◆ **EXERCISE**:
Each time a line of the listing holds "black", copy that line.

*** Begin section ***

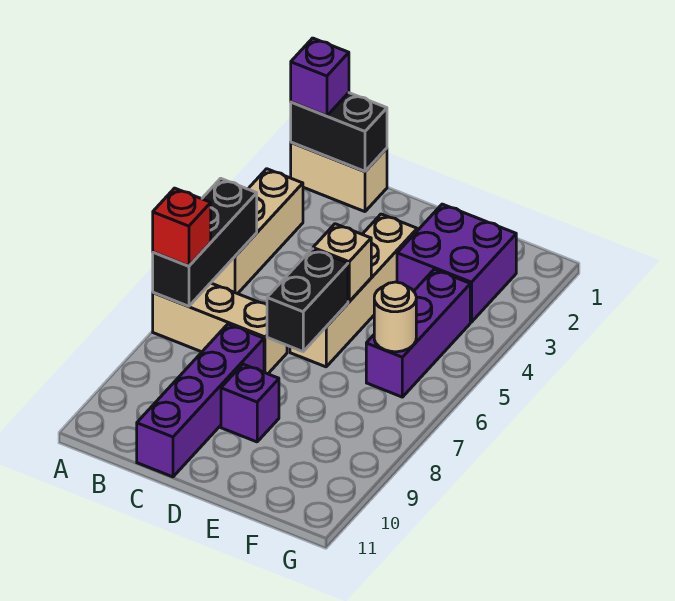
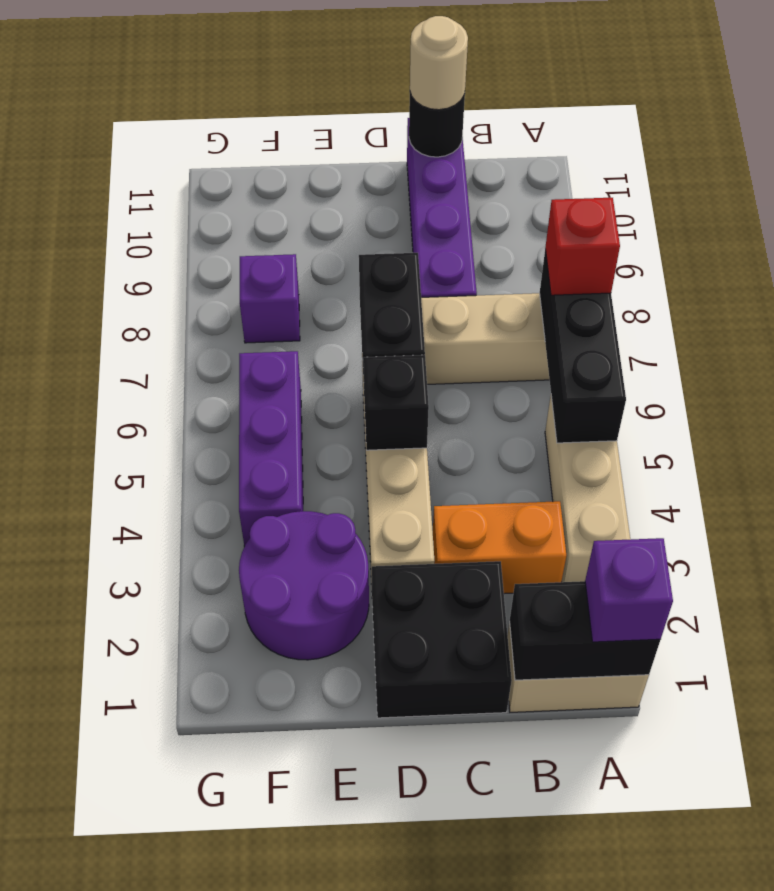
none -> orange brick B3:C3 level 1
none -> black brick C1:D2 level 1
none -> black round brick C11 level 2
tan brick D5 level 2 -> black brick D5 level 2
purple brick D9 level 1 -> purple brick F8 level 1
purple brick E2:F3 level 1 -> purple round brick E2:F3 level 1
tan round brick F6 level 2 -> tan round brick C11 level 3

*** End section ***

◆ **ANSWER FOR THE TASK**:
none -> black brick C1:D2 level 1
none -> black round brick C11 level 2
tan brick D5 level 2 -> black brick D5 level 2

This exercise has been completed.